Activity:
Could you write out the lines below exactly, beginning with the first and finishing with the one that contains "blue stacking toy"?

(Before-and-after object lists)

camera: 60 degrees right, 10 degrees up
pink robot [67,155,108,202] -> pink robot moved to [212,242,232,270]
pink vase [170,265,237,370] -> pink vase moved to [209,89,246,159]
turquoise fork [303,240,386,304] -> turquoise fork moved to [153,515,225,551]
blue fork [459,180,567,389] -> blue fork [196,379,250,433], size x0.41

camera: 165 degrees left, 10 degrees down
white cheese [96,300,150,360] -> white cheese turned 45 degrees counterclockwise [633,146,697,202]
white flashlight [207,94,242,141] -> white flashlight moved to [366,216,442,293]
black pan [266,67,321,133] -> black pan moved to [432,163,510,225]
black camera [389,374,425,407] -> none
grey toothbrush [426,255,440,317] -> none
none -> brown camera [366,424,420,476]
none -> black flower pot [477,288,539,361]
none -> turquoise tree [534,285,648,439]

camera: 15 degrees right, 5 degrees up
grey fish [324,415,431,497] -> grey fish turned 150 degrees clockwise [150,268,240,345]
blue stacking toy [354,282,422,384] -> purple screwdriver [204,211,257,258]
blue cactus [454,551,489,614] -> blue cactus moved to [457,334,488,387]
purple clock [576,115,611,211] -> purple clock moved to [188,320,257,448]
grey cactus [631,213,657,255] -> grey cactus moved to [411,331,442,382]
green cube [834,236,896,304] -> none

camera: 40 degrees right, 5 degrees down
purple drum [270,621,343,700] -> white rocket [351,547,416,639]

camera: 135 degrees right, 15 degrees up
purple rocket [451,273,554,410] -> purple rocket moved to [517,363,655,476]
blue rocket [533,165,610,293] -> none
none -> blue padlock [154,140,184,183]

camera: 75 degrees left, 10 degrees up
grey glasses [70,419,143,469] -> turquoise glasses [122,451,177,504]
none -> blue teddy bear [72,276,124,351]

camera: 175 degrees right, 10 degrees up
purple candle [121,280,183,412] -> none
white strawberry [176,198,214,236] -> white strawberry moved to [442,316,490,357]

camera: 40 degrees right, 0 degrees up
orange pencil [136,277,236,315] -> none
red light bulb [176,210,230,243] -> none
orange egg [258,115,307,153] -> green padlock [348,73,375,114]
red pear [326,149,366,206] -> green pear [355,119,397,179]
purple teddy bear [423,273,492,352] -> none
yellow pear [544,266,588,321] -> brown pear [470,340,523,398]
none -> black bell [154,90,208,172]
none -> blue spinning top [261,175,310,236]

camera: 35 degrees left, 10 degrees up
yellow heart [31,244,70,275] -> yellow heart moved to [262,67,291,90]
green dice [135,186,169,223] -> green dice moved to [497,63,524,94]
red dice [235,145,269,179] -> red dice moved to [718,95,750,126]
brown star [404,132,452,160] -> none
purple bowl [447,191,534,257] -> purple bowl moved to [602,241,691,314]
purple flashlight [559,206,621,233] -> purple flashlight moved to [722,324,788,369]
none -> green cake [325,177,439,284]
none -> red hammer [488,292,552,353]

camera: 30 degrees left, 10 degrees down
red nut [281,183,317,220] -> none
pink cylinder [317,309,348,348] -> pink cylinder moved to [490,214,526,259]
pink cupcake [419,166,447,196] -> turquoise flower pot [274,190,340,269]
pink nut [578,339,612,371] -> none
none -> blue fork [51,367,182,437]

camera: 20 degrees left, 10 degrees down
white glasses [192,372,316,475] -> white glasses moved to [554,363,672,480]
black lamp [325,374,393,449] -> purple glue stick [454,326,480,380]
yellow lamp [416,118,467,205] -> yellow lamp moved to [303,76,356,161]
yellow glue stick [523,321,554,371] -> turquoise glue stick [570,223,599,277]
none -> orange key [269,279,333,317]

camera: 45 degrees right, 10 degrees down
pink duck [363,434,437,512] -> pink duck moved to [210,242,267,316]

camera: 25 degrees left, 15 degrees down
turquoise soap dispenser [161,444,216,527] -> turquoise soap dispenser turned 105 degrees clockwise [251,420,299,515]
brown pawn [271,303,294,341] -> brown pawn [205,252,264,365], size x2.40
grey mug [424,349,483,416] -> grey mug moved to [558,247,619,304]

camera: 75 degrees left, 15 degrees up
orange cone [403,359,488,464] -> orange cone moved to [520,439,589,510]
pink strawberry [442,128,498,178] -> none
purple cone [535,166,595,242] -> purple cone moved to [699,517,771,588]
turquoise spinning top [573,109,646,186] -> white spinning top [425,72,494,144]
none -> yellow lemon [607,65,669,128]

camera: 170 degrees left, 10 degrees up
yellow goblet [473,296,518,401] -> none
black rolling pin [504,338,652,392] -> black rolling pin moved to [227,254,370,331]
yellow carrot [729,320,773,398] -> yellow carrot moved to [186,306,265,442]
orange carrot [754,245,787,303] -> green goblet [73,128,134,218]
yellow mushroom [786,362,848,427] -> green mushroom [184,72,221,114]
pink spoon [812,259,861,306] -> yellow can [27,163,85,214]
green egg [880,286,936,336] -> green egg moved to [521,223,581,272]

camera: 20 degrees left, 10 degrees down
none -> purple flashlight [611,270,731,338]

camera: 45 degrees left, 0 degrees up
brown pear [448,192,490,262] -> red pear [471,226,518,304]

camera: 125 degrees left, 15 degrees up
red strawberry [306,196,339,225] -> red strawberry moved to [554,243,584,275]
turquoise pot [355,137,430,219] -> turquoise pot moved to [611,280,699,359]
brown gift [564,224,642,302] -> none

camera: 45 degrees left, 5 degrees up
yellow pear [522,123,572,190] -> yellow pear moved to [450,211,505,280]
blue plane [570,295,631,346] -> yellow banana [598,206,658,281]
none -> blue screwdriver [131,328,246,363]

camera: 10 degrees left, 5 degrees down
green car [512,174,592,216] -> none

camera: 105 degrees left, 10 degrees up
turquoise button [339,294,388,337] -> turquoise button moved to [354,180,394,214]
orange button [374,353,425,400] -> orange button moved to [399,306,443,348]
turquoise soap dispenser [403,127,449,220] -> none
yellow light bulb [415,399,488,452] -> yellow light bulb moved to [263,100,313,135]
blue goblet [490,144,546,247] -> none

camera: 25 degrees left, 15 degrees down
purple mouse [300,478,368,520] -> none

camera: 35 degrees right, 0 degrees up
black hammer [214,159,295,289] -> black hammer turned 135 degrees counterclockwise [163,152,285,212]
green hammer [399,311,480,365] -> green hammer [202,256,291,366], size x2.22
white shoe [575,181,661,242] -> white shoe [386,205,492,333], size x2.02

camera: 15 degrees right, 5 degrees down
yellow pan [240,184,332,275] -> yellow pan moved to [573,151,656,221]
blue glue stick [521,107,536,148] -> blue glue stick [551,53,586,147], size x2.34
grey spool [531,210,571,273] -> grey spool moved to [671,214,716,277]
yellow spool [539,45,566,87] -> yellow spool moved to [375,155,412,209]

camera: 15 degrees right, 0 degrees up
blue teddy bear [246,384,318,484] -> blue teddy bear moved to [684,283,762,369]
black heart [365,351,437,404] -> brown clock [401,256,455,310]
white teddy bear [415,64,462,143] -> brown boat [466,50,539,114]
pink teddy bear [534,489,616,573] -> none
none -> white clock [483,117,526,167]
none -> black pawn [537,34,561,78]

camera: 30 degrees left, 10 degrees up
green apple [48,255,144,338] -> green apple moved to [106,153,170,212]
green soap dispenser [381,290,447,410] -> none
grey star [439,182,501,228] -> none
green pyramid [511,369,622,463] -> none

Task response:
camera: 60 degrees right, 10 degrees up
pink robot [67,155,108,202] -> pink robot moved to [212,242,232,270]
pink vase [170,265,237,370] -> pink vase moved to [209,89,246,159]
turquoise fork [303,240,386,304] -> turquoise fork moved to [153,515,225,551]
blue fork [459,180,567,389] -> blue fork [196,379,250,433], size x0.41

camera: 165 degrees left, 10 degrees down
white cheese [96,300,150,360] -> white cheese turned 45 degrees counterclockwise [633,146,697,202]
white flashlight [207,94,242,141] -> white flashlight moved to [366,216,442,293]
black pan [266,67,321,133] -> black pan moved to [432,163,510,225]
black camera [389,374,425,407] -> none
grey toothbrush [426,255,440,317] -> none
none -> brown camera [366,424,420,476]
none -> black flower pot [477,288,539,361]
none -> turquoise tree [534,285,648,439]

camera: 15 degrees right, 5 degrees up
grey fish [324,415,431,497] -> grey fish turned 150 degrees clockwise [150,268,240,345]
blue stacking toy [354,282,422,384] -> purple screwdriver [204,211,257,258]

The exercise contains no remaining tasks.